### To be done
Filter the listing below and copy every line that contains the word "Edmonton", matching case exactly.

### Data provided
□ □ □ □

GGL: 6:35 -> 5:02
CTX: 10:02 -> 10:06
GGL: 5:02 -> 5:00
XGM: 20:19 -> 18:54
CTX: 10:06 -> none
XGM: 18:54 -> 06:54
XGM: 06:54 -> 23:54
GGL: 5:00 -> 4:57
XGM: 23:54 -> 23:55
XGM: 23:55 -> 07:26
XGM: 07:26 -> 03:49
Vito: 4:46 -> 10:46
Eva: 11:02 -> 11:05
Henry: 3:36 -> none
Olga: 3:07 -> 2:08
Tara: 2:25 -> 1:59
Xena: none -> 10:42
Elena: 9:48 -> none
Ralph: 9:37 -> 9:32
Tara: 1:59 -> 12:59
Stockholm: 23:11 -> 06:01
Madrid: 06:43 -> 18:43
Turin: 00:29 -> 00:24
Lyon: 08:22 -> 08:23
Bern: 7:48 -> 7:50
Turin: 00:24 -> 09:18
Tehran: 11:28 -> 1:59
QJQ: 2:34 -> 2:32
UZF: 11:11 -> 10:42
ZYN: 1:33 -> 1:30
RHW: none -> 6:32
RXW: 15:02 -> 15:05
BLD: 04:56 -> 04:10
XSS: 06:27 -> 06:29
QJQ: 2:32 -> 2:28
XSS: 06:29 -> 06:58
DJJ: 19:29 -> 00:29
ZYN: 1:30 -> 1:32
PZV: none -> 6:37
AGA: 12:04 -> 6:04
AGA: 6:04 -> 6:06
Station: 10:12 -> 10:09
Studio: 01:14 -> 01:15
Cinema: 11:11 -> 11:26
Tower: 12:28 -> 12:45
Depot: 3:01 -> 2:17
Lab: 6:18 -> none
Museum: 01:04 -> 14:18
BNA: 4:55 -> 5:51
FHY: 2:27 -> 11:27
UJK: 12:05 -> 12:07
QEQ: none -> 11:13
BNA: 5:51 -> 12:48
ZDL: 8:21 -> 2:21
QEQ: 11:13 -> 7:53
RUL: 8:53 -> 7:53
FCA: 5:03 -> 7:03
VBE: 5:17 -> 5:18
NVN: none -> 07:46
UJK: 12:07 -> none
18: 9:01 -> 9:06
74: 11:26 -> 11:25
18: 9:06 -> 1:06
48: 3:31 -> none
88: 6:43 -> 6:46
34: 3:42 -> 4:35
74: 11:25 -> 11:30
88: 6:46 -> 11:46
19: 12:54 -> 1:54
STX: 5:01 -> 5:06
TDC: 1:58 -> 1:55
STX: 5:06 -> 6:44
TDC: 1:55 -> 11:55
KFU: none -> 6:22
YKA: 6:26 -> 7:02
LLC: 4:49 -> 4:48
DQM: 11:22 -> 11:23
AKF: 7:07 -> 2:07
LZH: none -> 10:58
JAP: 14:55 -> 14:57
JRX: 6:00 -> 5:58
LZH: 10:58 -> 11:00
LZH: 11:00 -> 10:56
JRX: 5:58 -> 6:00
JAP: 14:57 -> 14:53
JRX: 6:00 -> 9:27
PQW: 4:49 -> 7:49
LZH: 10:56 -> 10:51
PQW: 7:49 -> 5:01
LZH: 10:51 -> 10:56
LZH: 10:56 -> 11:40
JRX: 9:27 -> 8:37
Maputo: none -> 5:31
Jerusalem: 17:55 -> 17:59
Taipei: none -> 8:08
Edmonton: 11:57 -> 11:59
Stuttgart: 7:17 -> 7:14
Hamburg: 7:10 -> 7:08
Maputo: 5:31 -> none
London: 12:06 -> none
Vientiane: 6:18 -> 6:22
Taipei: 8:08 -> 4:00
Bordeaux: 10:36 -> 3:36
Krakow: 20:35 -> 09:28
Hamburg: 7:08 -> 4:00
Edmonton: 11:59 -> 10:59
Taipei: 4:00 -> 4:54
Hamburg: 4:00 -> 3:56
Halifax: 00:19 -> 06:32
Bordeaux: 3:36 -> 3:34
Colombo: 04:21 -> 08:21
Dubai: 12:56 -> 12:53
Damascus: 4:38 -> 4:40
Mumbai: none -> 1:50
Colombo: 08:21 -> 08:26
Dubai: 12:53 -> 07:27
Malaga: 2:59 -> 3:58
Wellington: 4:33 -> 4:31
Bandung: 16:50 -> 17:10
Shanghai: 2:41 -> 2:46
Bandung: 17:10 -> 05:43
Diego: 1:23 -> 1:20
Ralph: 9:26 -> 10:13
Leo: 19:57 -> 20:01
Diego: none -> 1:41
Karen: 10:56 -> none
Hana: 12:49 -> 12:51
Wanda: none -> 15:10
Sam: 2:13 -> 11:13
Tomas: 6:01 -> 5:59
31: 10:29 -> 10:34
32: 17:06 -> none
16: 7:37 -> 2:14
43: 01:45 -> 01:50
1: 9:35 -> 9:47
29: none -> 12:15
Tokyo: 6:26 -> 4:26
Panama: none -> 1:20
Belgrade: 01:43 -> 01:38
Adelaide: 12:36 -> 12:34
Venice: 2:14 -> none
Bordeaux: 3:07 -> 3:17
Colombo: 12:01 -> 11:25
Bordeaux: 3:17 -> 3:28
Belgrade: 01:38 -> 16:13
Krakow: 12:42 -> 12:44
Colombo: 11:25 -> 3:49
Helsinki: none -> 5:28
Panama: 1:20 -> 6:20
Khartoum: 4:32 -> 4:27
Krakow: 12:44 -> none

□ □ □ □

### Written response
Edmonton: 11:57 -> 11:59
Edmonton: 11:59 -> 10:59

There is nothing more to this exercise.